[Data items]
^^^^
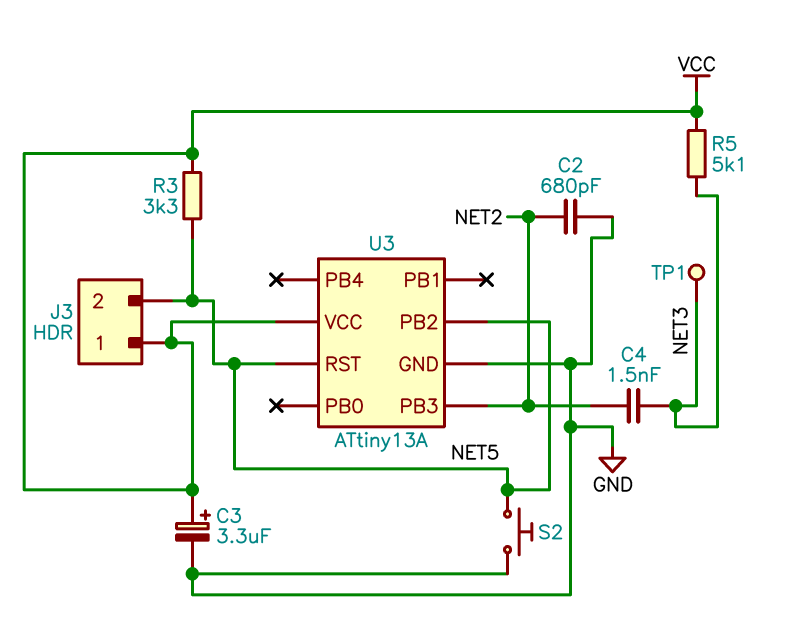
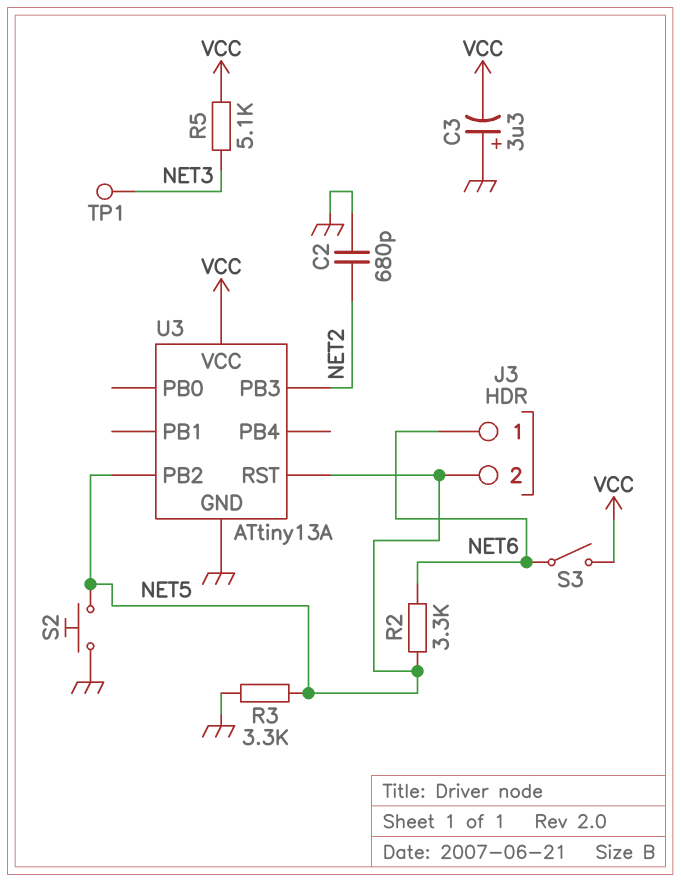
C3: 3.3uF (plus VCC, minus GND) -> 3.3uF (plus GND, minus VCC)
C4: 1.5nF (NET2, NET3) -> none
J3 pin 1: VCC -> NET6
R2: none -> 3.3k (NET5, NET6)
R3: 3.3k (NET5, VCC) -> 3.3k (GND, NET5)
S3: none -> switch (NET6, VCC)

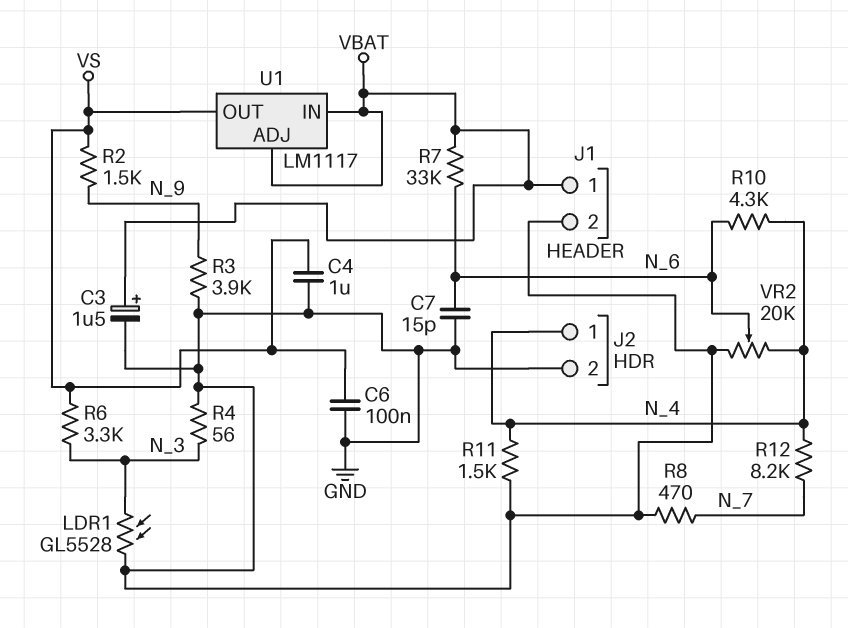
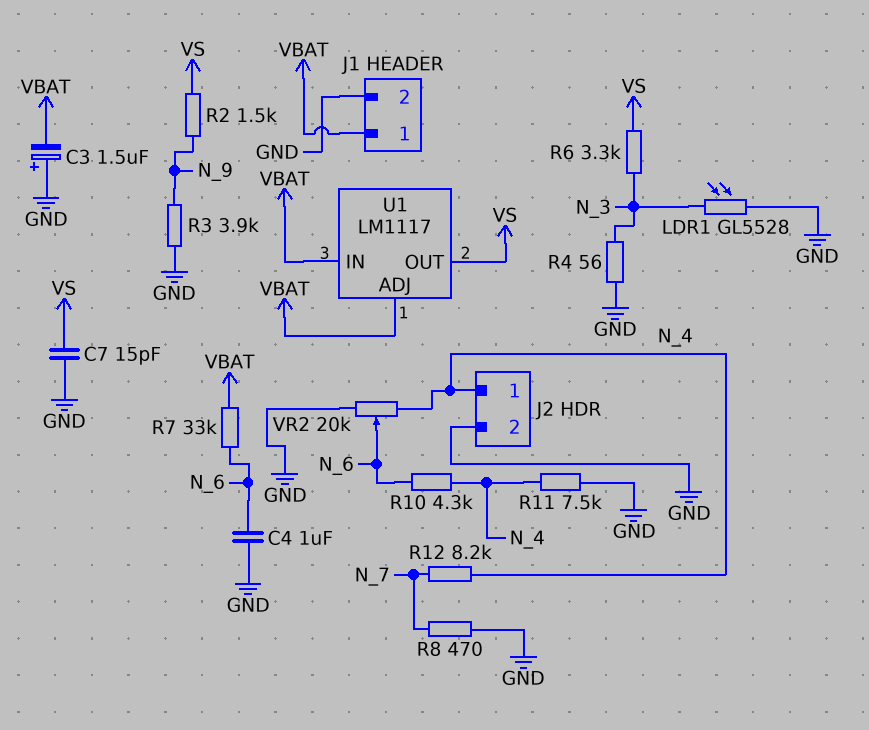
C3: 1.5uF (plus VBAT, minus GND) -> 1.5uF (plus GND, minus VBAT)
C4: 1uF (GND, VS) -> 1uF (GND, N_6)
C6: 100nF (GND, VS) -> none
C7: 15pF (GND, N_6) -> 15pF (GND, VS)
R11: 1.5k (GND, N_4) -> 7.5k (GND, N_4)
^^^^
Aim of the task —
Above are the entries; write them out again exactly, omitting the pictures.

Answer for this exercise —
C3: 3.3uF (plus VCC, minus GND) -> 3.3uF (plus GND, minus VCC)
C4: 1.5nF (NET2, NET3) -> none
J3 pin 1: VCC -> NET6
R2: none -> 3.3k (NET5, NET6)
R3: 3.3k (NET5, VCC) -> 3.3k (GND, NET5)
S3: none -> switch (NET6, VCC)

C3: 1.5uF (plus VBAT, minus GND) -> 1.5uF (plus GND, minus VBAT)
C4: 1uF (GND, VS) -> 1uF (GND, N_6)
C6: 100nF (GND, VS) -> none
C7: 15pF (GND, N_6) -> 15pF (GND, VS)
R11: 1.5k (GND, N_4) -> 7.5k (GND, N_4)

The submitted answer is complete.